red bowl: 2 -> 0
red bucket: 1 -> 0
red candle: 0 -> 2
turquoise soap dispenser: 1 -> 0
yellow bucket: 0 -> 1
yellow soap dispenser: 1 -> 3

▸ **Task brief**
The line containing "red candle: 0 -> 2" marks where to begin; copy it and every later line exactly, through the end of the data.

▸ **Written answer**
red candle: 0 -> 2
turquoise soap dispenser: 1 -> 0
yellow bucket: 0 -> 1
yellow soap dispenser: 1 -> 3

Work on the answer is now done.